Given information:
*-*-*

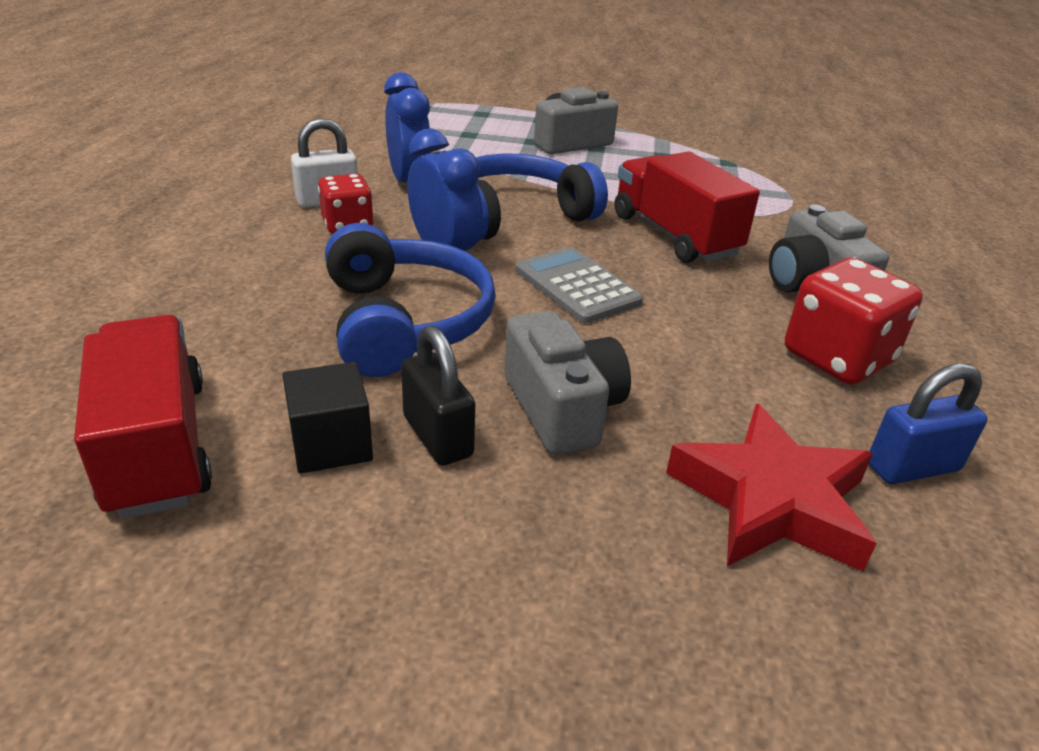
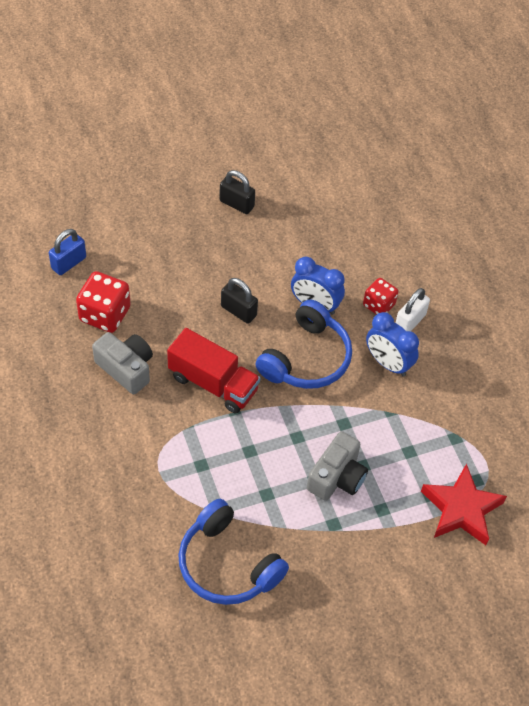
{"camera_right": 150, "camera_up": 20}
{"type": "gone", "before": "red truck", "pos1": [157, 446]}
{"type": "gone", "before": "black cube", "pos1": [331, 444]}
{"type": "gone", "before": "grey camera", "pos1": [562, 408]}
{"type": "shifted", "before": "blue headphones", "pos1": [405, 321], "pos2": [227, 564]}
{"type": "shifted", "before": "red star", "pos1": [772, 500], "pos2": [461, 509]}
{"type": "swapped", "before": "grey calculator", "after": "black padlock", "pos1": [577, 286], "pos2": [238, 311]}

*-*-*

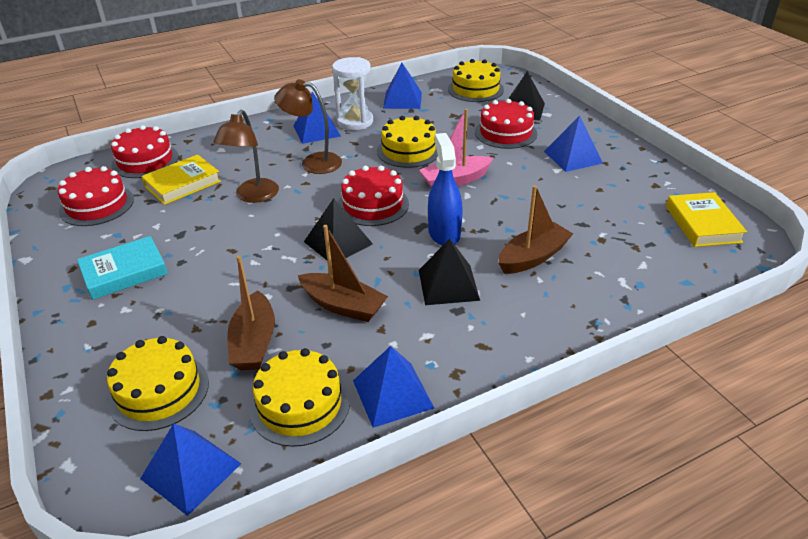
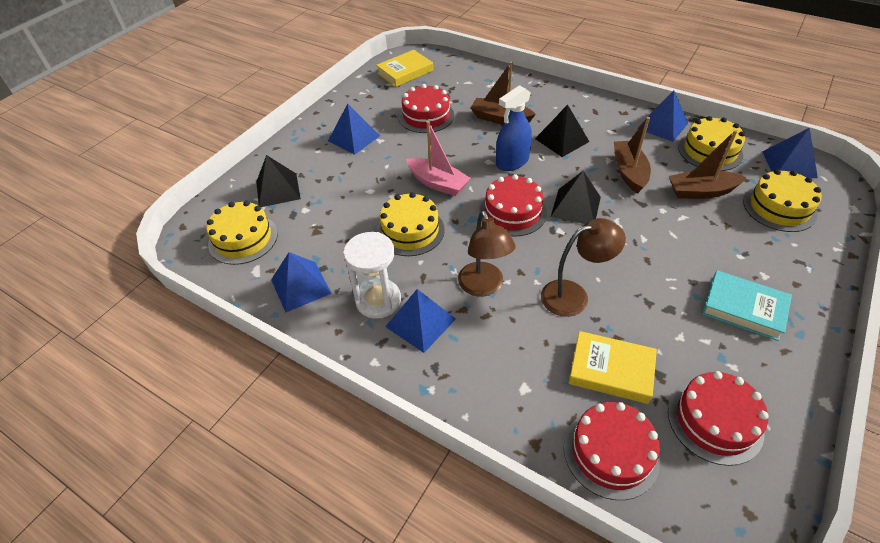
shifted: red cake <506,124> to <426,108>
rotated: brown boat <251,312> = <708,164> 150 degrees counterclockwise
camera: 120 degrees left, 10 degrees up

*-*-*

Goal of the exercise:
In the entries above, copy each line that contains the string "black".

Finished exercise:
{"type": "gone", "before": "black cube", "pos1": [331, 444]}
{"type": "swapped", "before": "grey calculator", "after": "black padlock", "pos1": [577, 286], "pos2": [238, 311]}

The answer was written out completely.